The lines to copy run from the one containing "D202: LED white" to the end of the records below; repeat them exactly and include nothing else.
START Given records
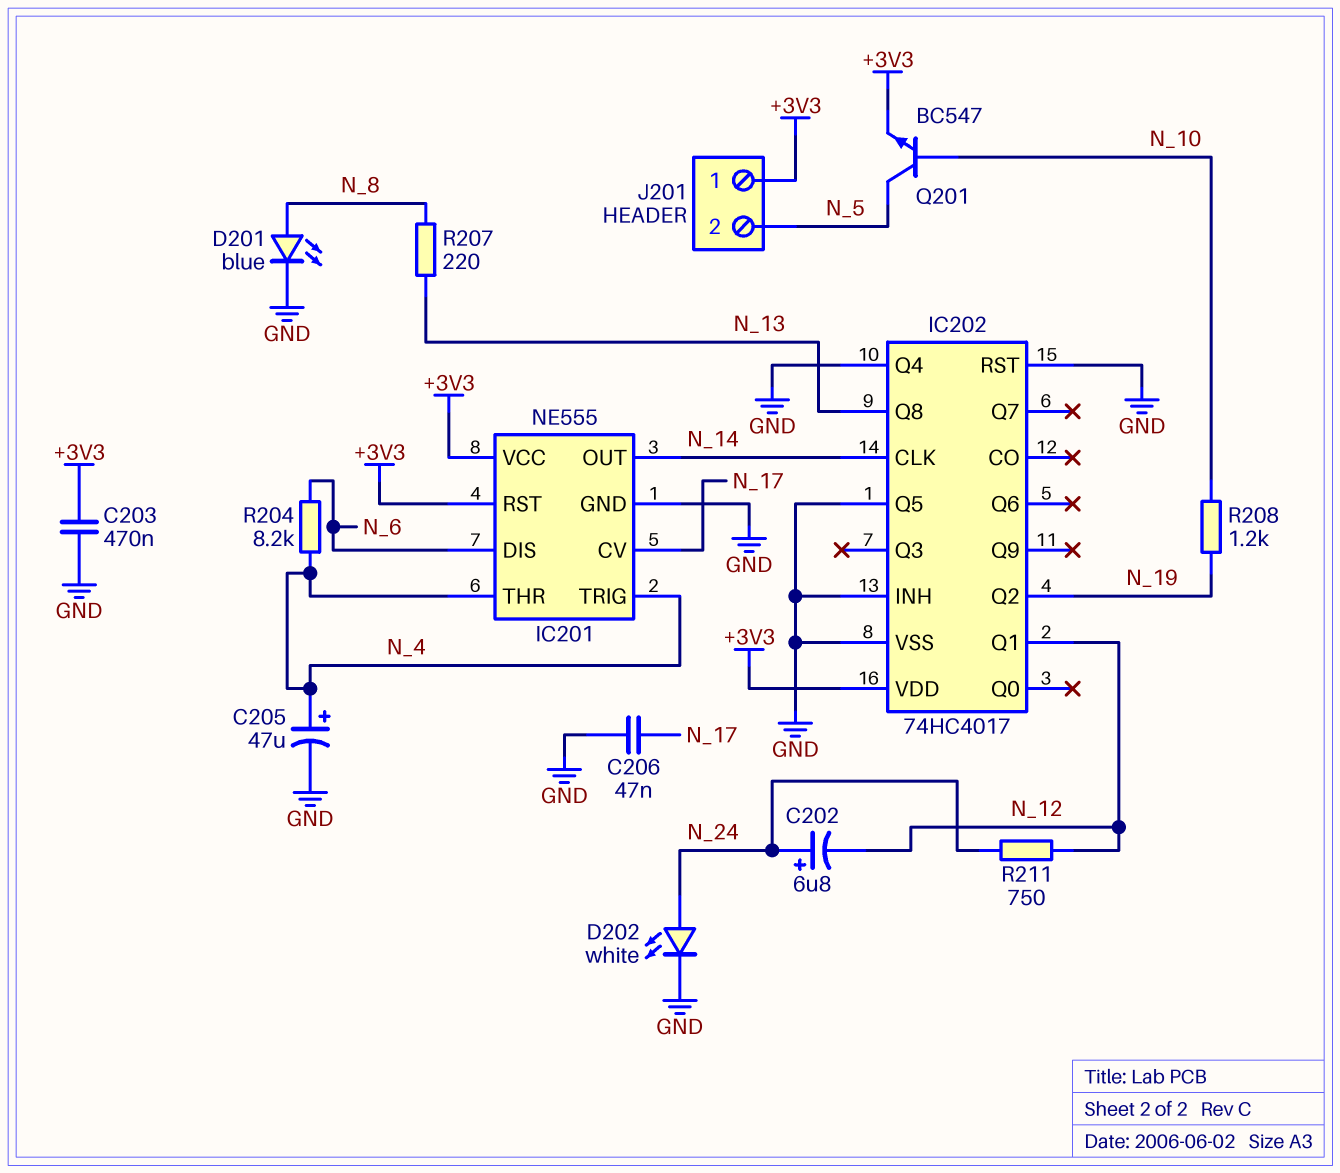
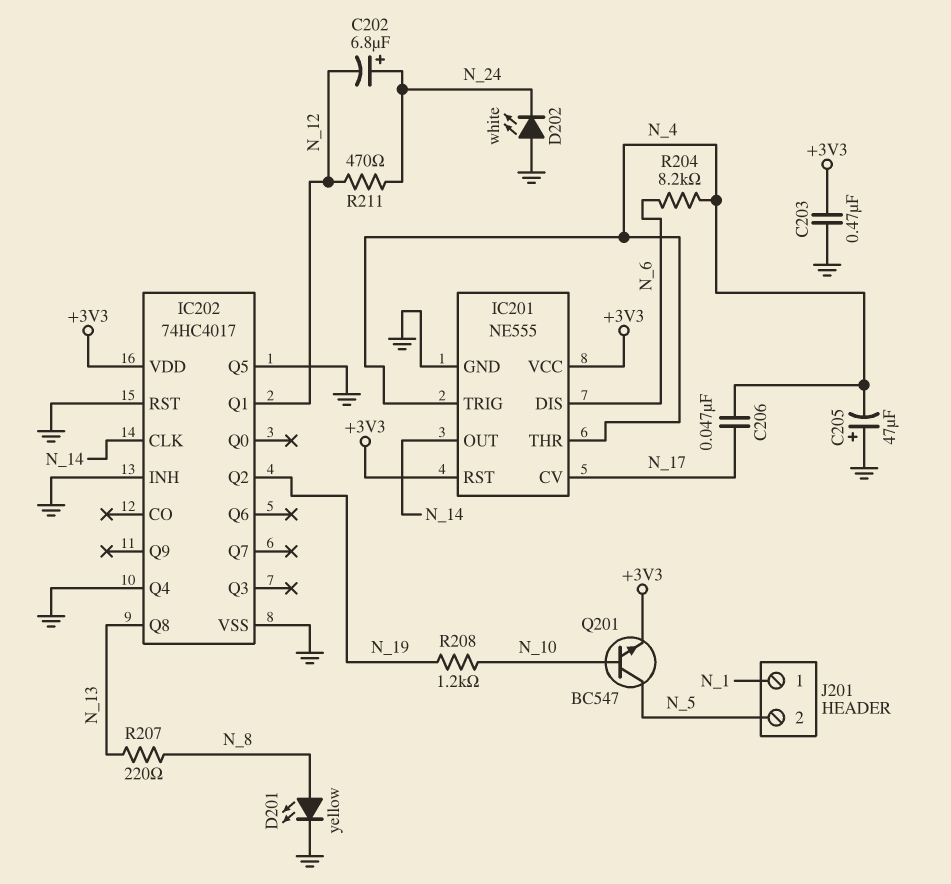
C205: 47uF (plus N_4, minus GND) -> 47uF (plus GND, minus N_4)
C206: 47nF (GND, N_17) -> 47nF (N_4, N_17)
D201: LED blue (A N_8, K GND) -> LED yellow (A N_8, K GND)
D202: LED white (A N_24, K GND) -> LED white (A GND, K N_24)
J201 pin 1: +3V3 -> N_1
R211: 750 (N_12, N_24) -> 470 (N_12, N_24)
END Given records
▸ Completed task
D202: LED white (A N_24, K GND) -> LED white (A GND, K N_24)
J201 pin 1: +3V3 -> N_1
R211: 750 (N_12, N_24) -> 470 (N_12, N_24)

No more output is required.